** Task description **
Show the lines below where "white" occurs.
↓↓↓
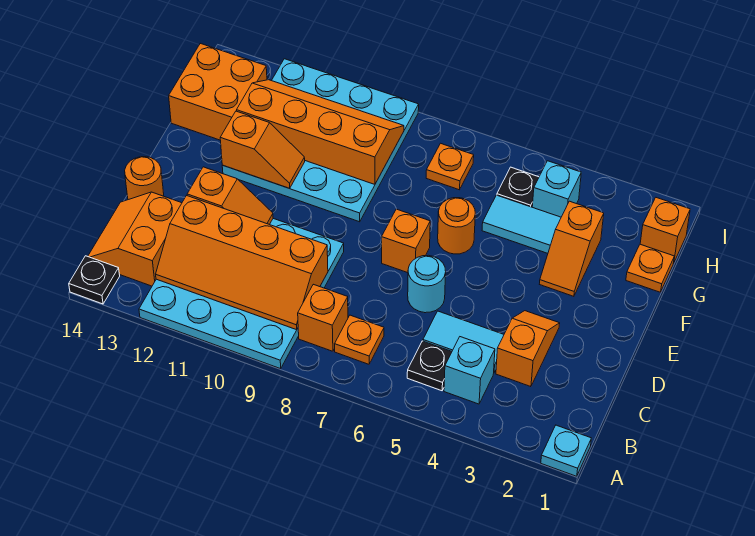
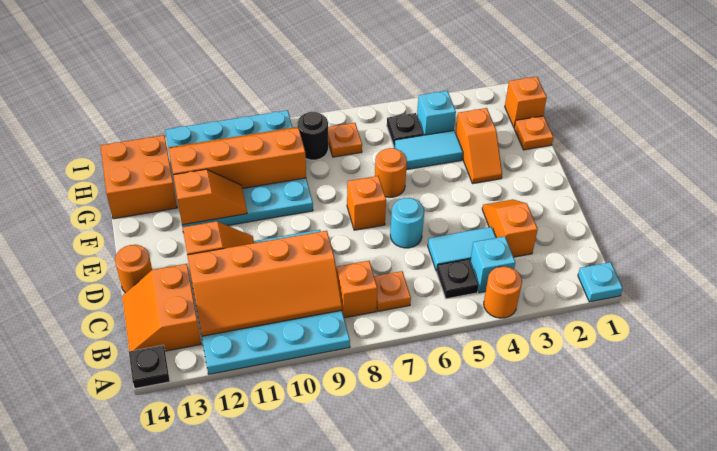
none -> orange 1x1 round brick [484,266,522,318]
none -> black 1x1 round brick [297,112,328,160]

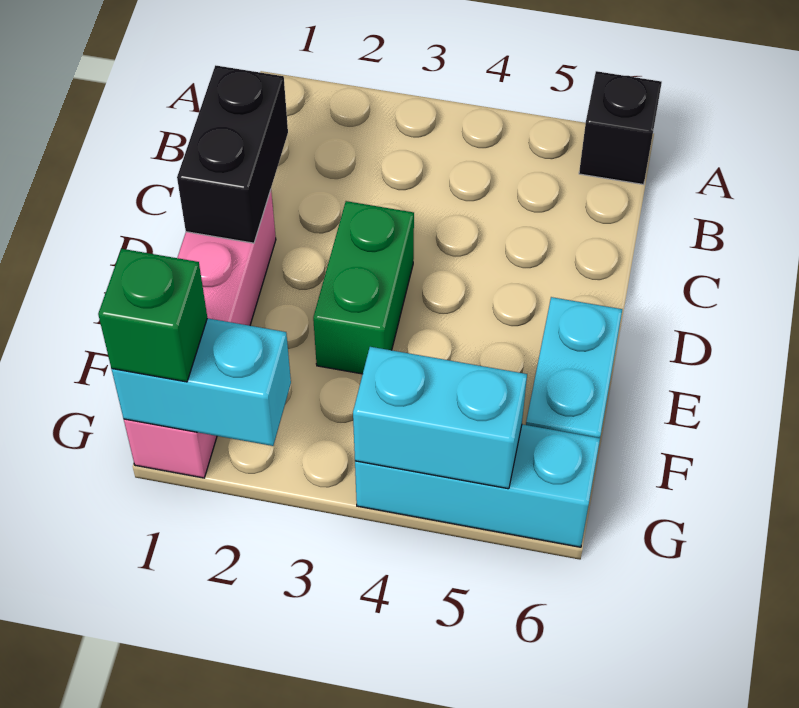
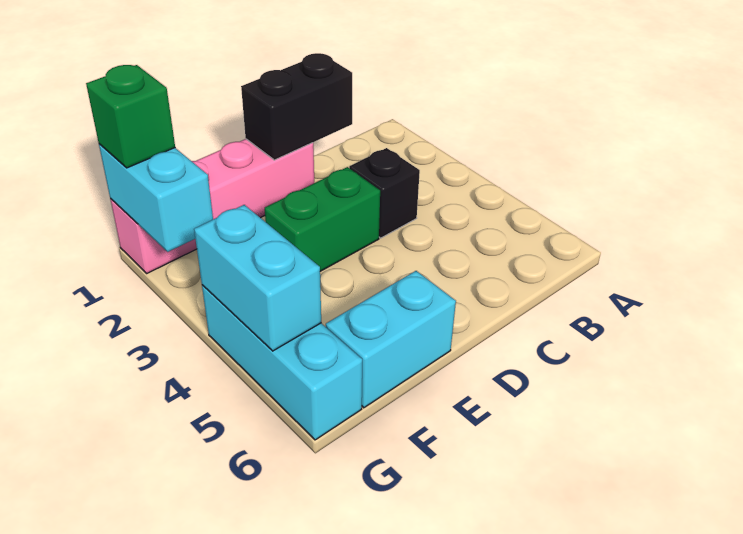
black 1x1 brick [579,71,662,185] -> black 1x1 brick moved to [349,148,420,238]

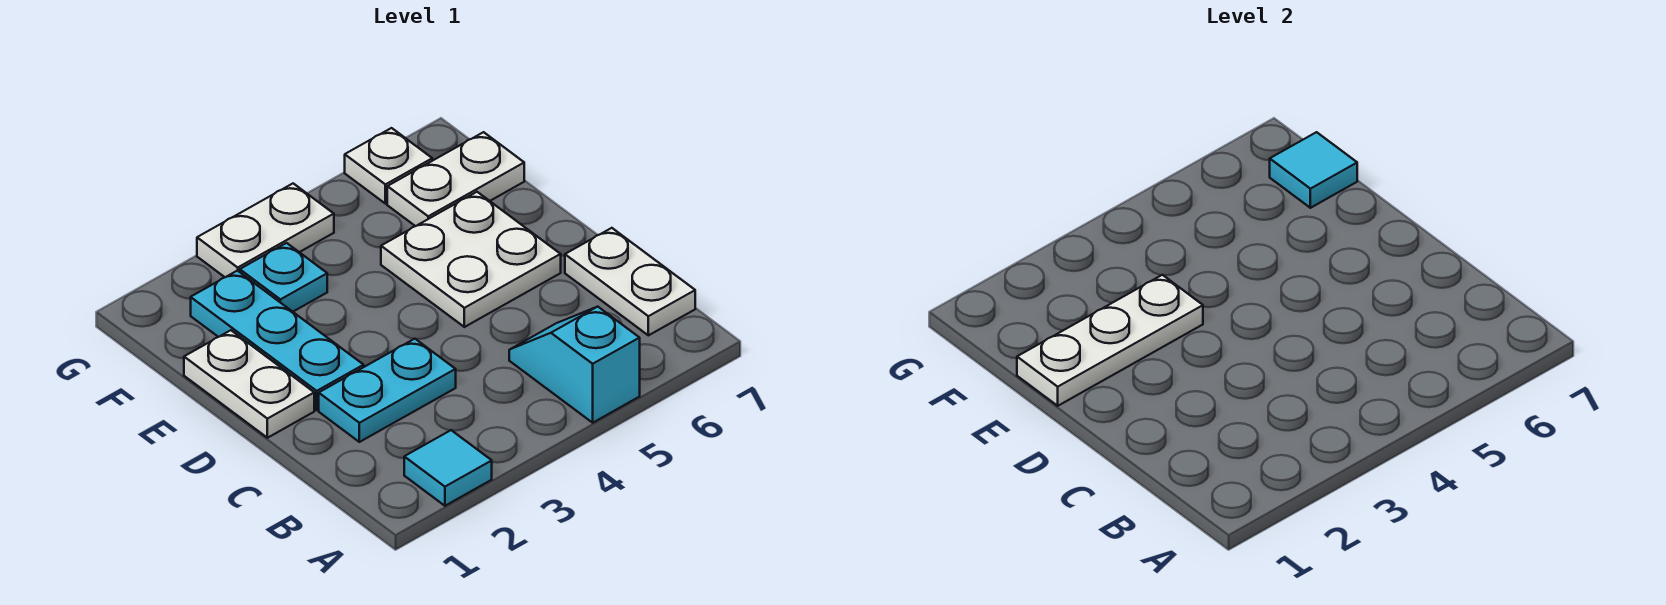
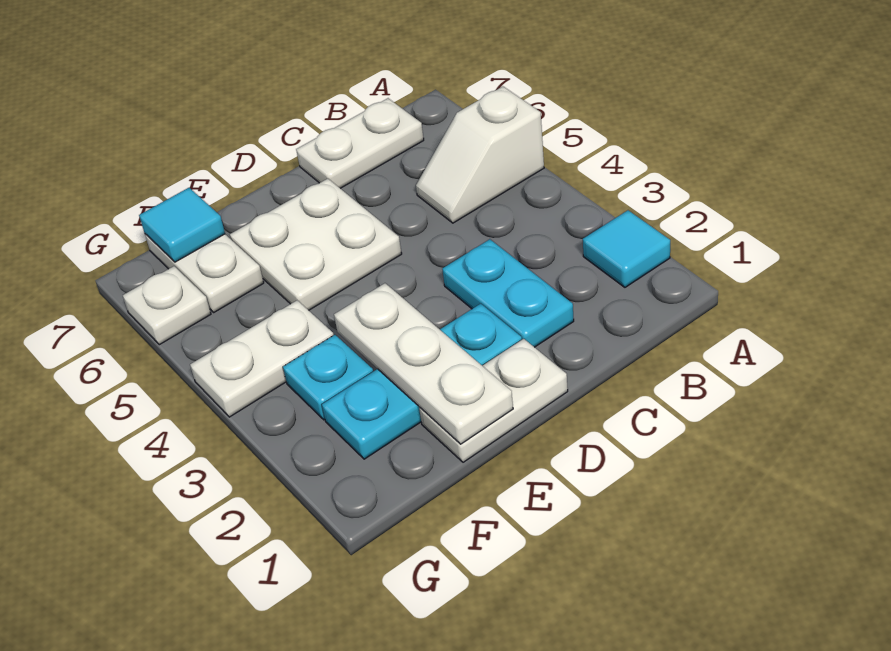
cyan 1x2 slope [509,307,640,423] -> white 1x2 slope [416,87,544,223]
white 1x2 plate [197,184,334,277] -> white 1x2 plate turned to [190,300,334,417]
↑↑↑
** Task solution **
cyan 1x2 slope [509,307,640,423] -> white 1x2 slope [416,87,544,223]
white 1x2 plate [197,184,334,277] -> white 1x2 plate turned to [190,300,334,417]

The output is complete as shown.